───── Study material

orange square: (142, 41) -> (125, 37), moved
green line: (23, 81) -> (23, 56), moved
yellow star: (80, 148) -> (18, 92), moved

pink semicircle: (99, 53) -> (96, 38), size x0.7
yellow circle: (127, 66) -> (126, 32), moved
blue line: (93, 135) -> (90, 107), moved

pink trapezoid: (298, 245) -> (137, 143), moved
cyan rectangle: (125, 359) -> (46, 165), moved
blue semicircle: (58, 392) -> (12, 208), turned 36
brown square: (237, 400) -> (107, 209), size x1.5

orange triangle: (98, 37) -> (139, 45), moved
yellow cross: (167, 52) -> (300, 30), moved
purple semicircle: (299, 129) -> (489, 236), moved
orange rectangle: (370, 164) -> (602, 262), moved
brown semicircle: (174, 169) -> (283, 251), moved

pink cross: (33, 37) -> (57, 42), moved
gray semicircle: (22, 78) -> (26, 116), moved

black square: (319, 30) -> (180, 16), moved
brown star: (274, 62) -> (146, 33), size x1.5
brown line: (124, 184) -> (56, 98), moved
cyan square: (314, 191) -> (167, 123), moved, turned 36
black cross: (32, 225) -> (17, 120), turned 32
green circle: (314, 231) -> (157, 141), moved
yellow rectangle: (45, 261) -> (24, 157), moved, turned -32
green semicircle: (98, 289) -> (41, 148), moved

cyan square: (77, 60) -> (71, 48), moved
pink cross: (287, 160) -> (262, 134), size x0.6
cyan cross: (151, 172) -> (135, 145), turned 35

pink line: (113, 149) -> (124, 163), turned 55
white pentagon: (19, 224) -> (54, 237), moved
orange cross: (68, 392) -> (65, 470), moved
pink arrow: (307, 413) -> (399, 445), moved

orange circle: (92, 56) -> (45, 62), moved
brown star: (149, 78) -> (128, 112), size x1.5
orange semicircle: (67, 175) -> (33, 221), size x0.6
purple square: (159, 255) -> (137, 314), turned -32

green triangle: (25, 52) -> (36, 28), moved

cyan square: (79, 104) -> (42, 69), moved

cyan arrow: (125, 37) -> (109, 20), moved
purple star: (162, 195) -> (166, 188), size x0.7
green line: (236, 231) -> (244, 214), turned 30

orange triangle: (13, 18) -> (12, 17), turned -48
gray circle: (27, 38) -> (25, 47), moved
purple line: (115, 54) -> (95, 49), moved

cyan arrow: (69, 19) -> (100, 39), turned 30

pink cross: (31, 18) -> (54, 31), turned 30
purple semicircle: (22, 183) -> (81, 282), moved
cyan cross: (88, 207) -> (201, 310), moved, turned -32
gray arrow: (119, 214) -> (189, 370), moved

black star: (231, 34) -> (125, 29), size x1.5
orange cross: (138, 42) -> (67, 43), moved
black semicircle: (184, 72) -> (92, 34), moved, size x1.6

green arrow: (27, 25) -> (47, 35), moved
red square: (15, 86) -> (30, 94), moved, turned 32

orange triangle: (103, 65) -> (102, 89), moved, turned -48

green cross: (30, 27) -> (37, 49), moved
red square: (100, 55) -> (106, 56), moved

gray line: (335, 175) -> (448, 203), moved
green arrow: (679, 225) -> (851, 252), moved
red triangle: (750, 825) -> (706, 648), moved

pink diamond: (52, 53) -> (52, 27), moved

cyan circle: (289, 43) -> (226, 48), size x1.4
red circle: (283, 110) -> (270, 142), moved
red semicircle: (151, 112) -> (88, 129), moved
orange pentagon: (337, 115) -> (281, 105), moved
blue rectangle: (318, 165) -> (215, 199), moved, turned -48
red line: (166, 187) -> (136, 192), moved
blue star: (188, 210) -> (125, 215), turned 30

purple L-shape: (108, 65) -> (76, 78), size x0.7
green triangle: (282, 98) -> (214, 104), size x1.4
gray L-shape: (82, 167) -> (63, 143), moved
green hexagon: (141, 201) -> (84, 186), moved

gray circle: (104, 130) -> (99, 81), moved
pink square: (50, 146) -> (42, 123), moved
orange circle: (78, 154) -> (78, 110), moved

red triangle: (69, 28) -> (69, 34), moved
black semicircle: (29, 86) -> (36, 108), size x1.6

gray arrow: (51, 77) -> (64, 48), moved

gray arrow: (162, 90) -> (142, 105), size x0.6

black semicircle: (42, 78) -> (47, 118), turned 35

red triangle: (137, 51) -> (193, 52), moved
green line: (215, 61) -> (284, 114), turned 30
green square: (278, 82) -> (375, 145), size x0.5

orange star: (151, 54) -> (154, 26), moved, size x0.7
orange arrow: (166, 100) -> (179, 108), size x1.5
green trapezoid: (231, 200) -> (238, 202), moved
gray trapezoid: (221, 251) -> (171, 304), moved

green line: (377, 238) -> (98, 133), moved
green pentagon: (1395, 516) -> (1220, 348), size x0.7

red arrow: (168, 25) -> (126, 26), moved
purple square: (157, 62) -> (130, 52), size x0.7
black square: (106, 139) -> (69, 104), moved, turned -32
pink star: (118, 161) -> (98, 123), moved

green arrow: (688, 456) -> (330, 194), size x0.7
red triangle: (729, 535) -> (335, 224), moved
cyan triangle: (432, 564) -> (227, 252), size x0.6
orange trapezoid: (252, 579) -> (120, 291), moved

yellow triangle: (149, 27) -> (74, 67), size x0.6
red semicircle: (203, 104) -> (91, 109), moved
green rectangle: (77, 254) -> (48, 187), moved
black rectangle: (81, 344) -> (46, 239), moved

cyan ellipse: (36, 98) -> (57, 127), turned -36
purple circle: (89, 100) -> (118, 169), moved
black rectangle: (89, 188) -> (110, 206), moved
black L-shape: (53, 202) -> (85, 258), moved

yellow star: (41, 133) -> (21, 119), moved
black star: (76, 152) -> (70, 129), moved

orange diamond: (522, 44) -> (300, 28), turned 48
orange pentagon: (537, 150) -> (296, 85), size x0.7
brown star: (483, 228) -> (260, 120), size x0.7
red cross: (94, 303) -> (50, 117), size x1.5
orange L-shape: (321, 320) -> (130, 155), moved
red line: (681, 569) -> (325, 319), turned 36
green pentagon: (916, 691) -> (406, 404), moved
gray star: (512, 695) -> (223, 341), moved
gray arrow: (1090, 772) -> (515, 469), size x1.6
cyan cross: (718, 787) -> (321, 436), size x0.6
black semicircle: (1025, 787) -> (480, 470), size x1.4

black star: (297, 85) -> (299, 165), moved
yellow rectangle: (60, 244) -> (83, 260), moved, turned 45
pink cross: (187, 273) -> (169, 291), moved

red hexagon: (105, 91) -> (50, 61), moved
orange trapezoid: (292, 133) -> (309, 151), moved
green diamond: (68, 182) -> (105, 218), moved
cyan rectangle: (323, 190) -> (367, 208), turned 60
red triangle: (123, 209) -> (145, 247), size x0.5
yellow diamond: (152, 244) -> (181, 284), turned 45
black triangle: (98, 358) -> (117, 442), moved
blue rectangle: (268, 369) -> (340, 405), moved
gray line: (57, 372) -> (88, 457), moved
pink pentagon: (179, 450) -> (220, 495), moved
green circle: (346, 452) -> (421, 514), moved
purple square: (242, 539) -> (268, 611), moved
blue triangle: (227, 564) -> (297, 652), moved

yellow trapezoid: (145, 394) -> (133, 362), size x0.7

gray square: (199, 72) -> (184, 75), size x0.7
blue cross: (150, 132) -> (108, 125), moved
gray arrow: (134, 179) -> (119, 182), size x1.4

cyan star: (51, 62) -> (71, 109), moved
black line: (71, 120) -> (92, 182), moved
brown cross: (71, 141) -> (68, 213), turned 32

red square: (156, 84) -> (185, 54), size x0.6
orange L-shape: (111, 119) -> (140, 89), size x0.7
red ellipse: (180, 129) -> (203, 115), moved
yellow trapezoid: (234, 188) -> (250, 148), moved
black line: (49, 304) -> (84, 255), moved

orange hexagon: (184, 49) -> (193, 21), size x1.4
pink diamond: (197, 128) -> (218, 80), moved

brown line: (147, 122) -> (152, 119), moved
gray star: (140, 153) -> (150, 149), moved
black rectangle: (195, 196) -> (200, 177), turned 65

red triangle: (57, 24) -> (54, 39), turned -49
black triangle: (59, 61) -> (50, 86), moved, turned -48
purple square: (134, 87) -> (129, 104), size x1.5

──────────

#### [What is required]
Using only the entries above, output the line with "green line: (23, 81) -> (23, 56), moved", the line with "pink trapezoid: (298, 245)", and all lines between them, exactly as they stand.

#### [Response for this exercise]
green line: (23, 81) -> (23, 56), moved
yellow star: (80, 148) -> (18, 92), moved

pink semicircle: (99, 53) -> (96, 38), size x0.7
yellow circle: (127, 66) -> (126, 32), moved
blue line: (93, 135) -> (90, 107), moved

pink trapezoid: (298, 245) -> (137, 143), moved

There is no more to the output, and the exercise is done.